▶ [Input data]
◇ ◇ ◇ ◇
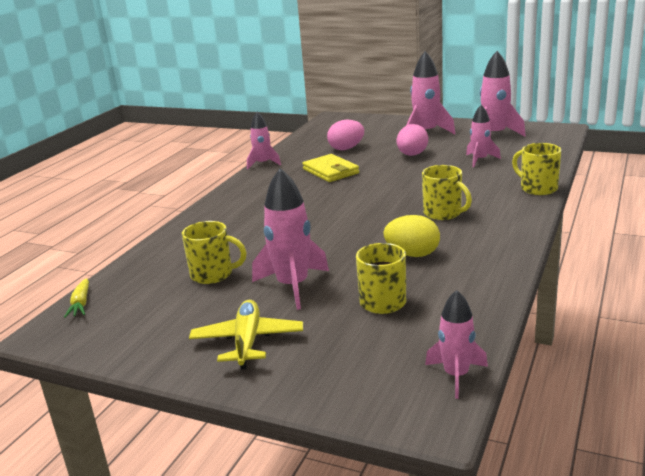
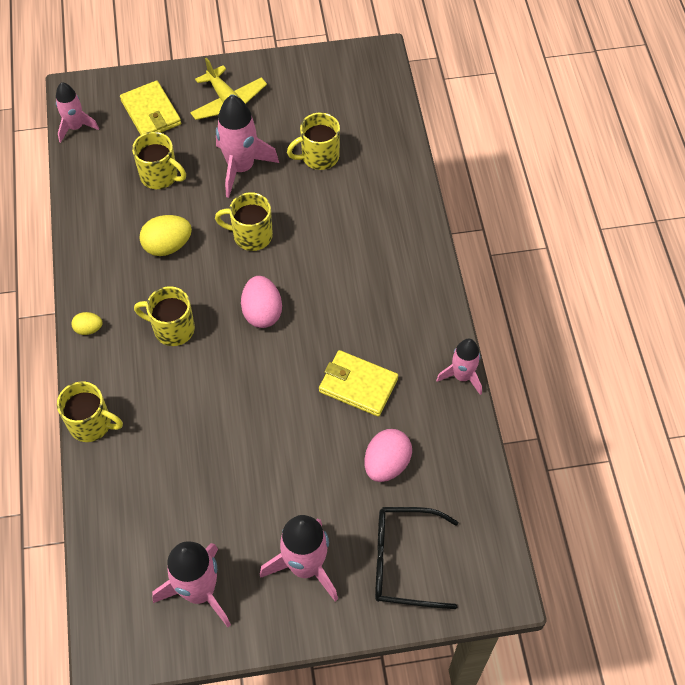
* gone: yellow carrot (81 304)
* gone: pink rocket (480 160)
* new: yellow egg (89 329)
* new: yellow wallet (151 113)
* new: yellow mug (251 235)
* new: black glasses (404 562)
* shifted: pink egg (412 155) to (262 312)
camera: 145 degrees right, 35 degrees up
◇ ◇ ◇ ◇
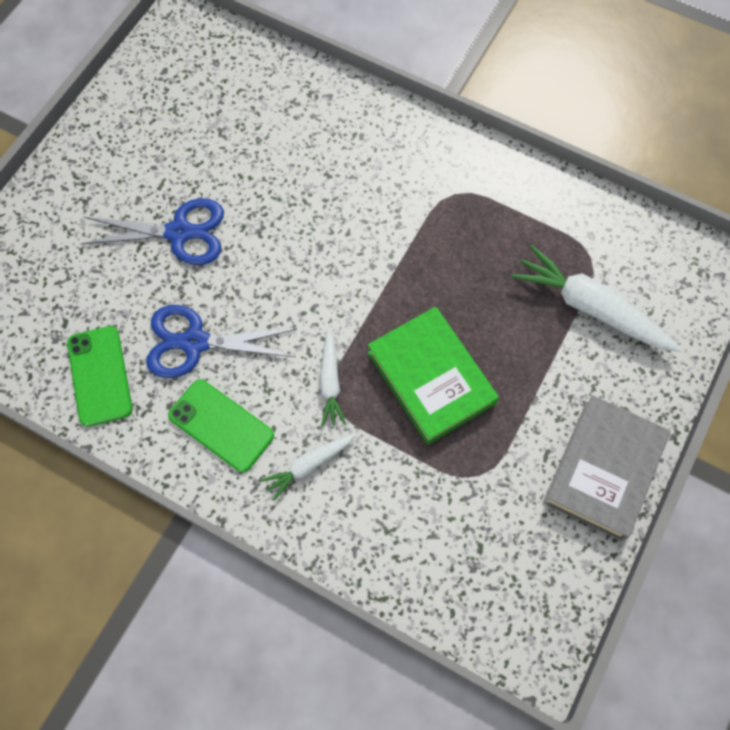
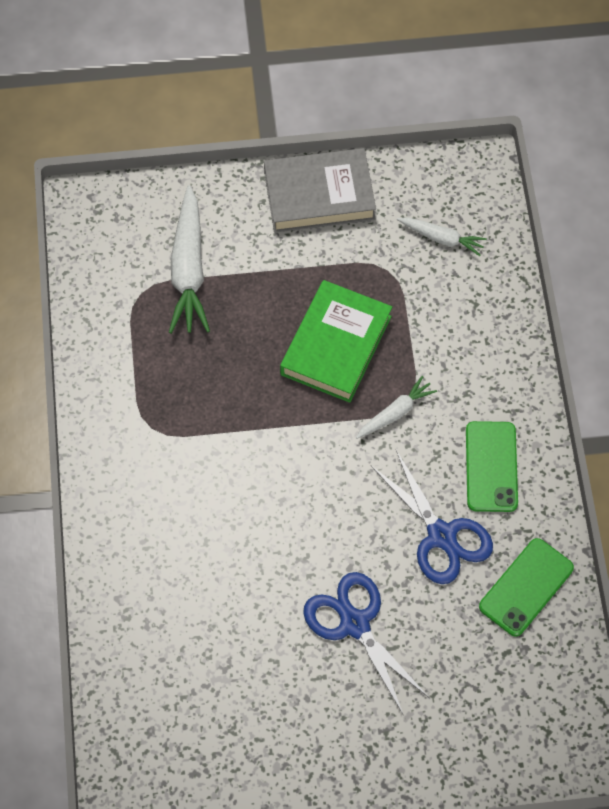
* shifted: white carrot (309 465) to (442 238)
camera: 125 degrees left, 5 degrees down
◇ ◇ ◇ ◇
▶ [To do] The required answer is the exact run of lines above starting at the line with "to (262 312)" and ending at the line with "camera: 145 degrees right, 35 degrees up", with both ends present.

▶ [Finished task]
* shifted: pink egg (412 155) to (262 312)
camera: 145 degrees right, 35 degrees up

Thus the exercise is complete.